▸ **What is being asked**
Your copy must start with the line containing "camera: 40 degrees left, 5 degrees down" and end with the last line of the entries, matching them exactly and leaving out every picture.

▸ **Supplied records**
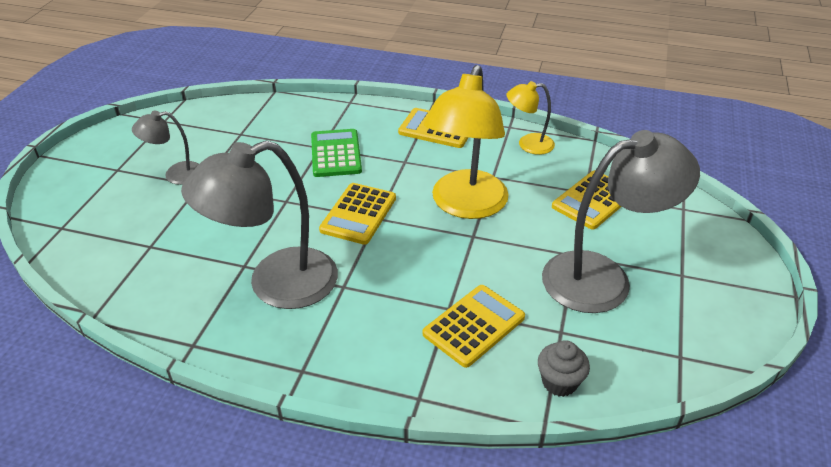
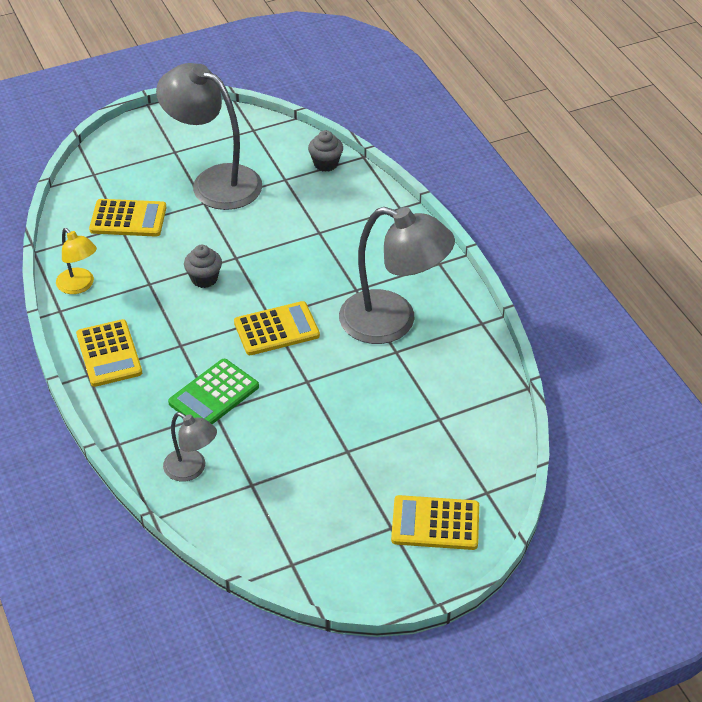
camera: 130 degrees left, 5 degrees up
(175, 174) = (353, 479): grey lamp -> grey lamp (191, 469)
(465, 206) = (204, 279): yellow lamp -> grey cupcake
(474, 325) = (321, 214): yellow calculator -> yellow calculator (435, 523)

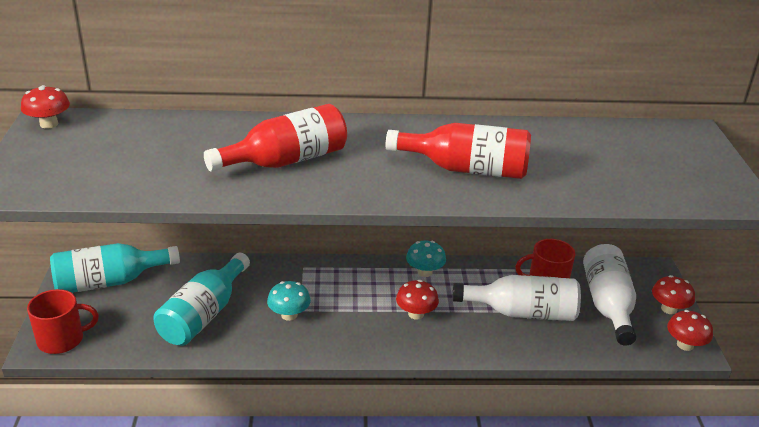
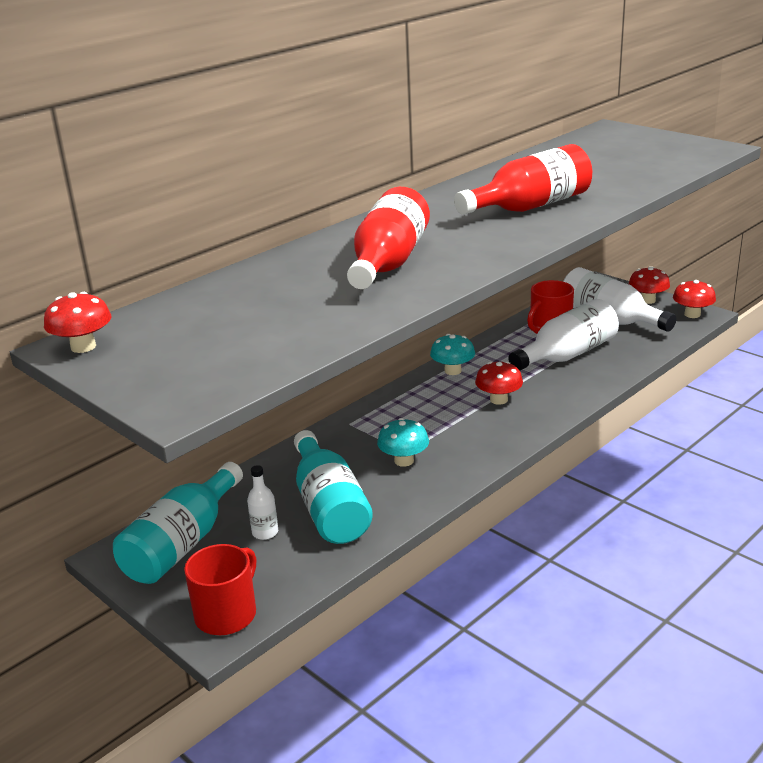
camera: 40 degrees left, 5 degrees down
(151, 305) = (265, 532): none -> white bottle

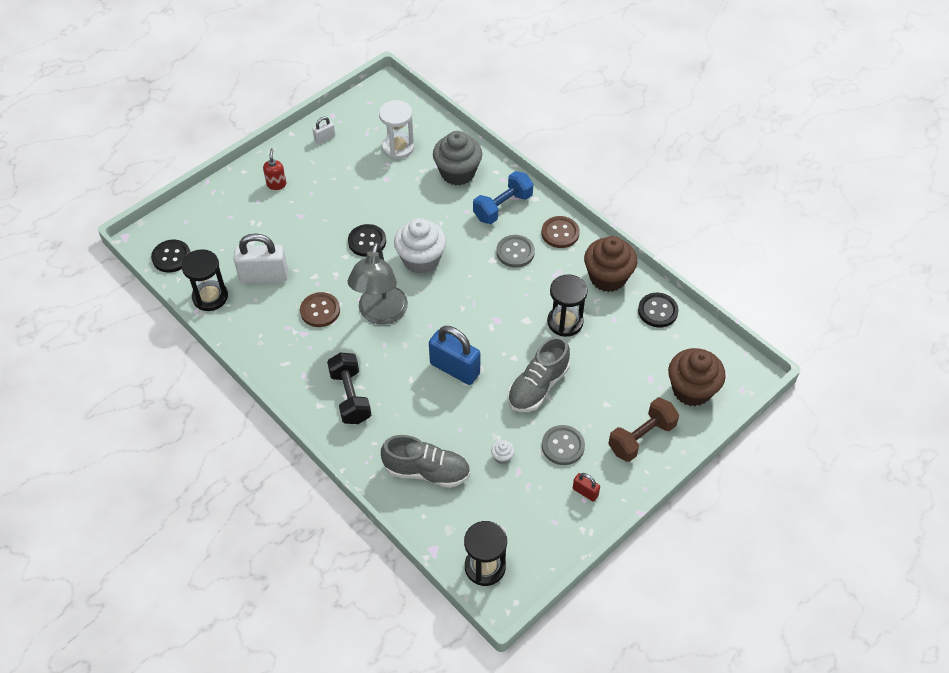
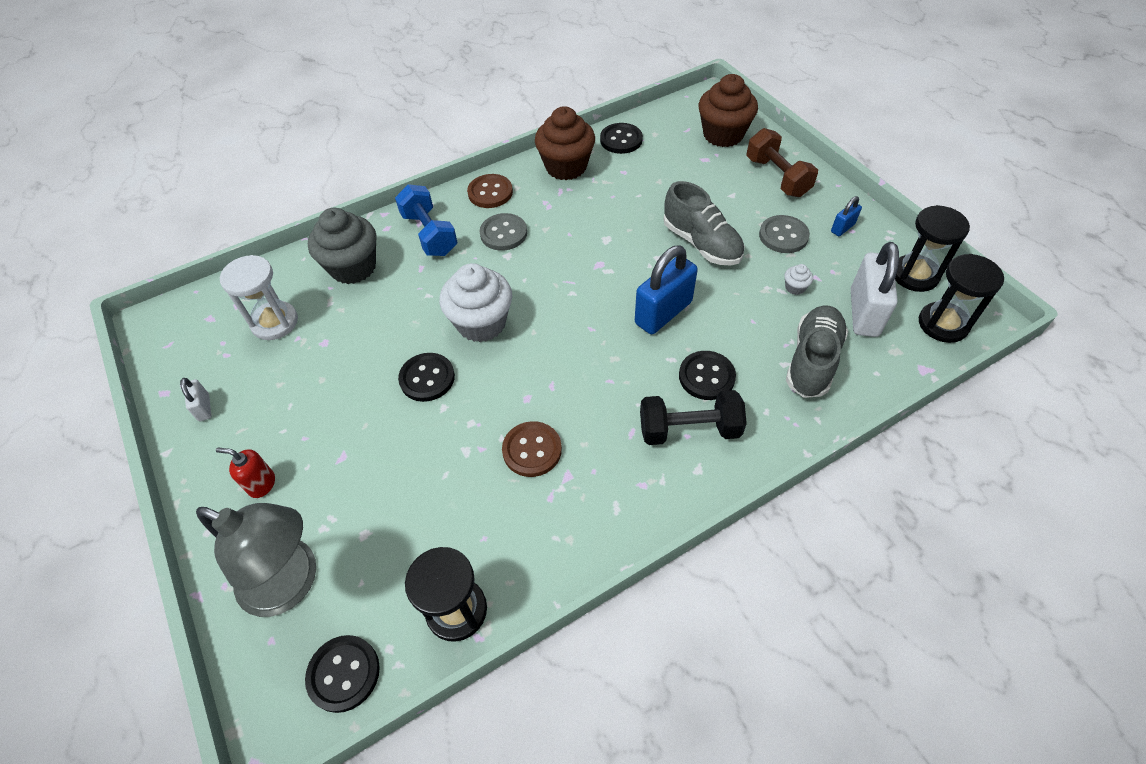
camera: 75 degrees left, 0 degrees up
(264, 276) = (442, 521): white padlock -> white padlock (864, 313)
(380, 314) = (558, 378): grey lamp -> grey lamp (291, 583)
(398, 403) = (706, 376): none -> black button
(565, 322) = (617, 208): black hourglass -> black hourglass (915, 275)
(585, 492) = (842, 228): red padlock -> blue padlock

▸ **Answer to this problem**
camera: 40 degrees left, 5 degrees down
(151, 305) = (265, 532): none -> white bottle

camera: 75 degrees left, 0 degrees up
(264, 276) = (442, 521): white padlock -> white padlock (864, 313)
(380, 314) = (558, 378): grey lamp -> grey lamp (291, 583)
(398, 403) = (706, 376): none -> black button
(565, 322) = (617, 208): black hourglass -> black hourglass (915, 275)
(585, 492) = (842, 228): red padlock -> blue padlock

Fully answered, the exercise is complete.